EXERCISE OBJECTIVE: Produce a faithful copy of the data, one that leaves out the pictures.

DATA SEGMENT:
..............................

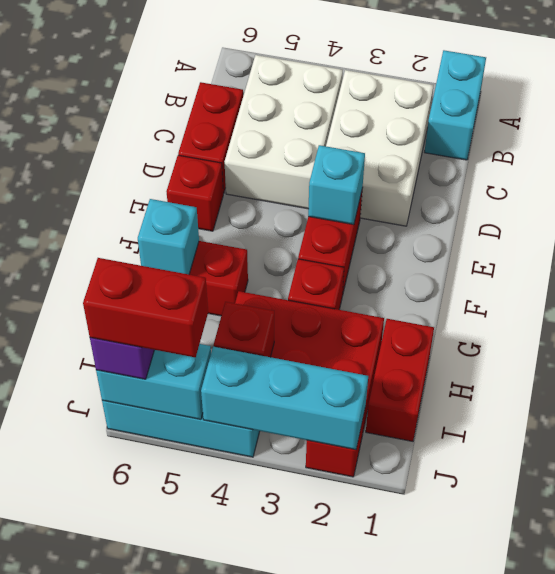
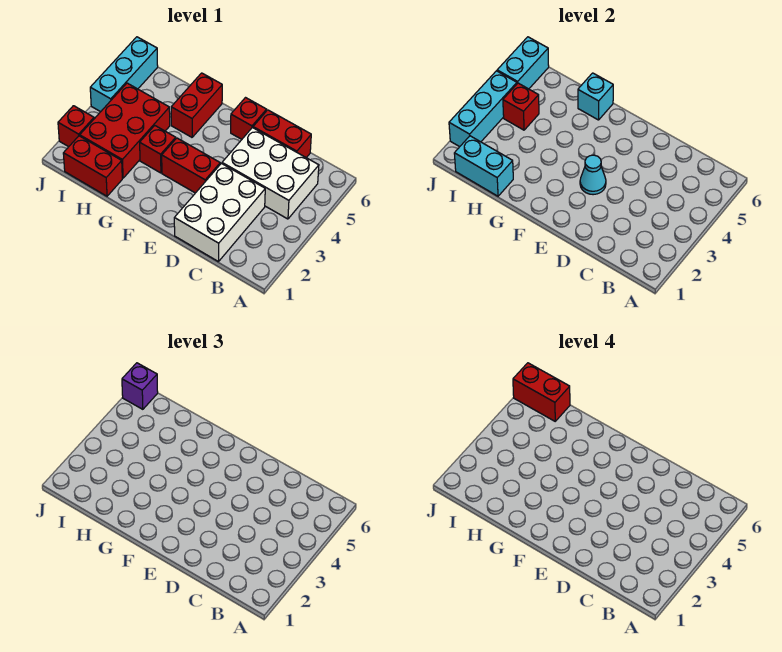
cyan brick A1:B1 level 1 -> cyan brick H1:I1 level 2
white brick B2:D3 level 1 -> white brick C1:D3 level 1
cyan brick E3 level 2 -> cyan cone E3 level 2
red brick J5:J6 level 4 -> red brick I6:J6 level 4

..............................

SOLVED EXERCISE:
cyan brick A1:B1 level 1 -> cyan brick H1:I1 level 2
white brick B2:D3 level 1 -> white brick C1:D3 level 1
cyan brick E3 level 2 -> cyan cone E3 level 2
red brick J5:J6 level 4 -> red brick I6:J6 level 4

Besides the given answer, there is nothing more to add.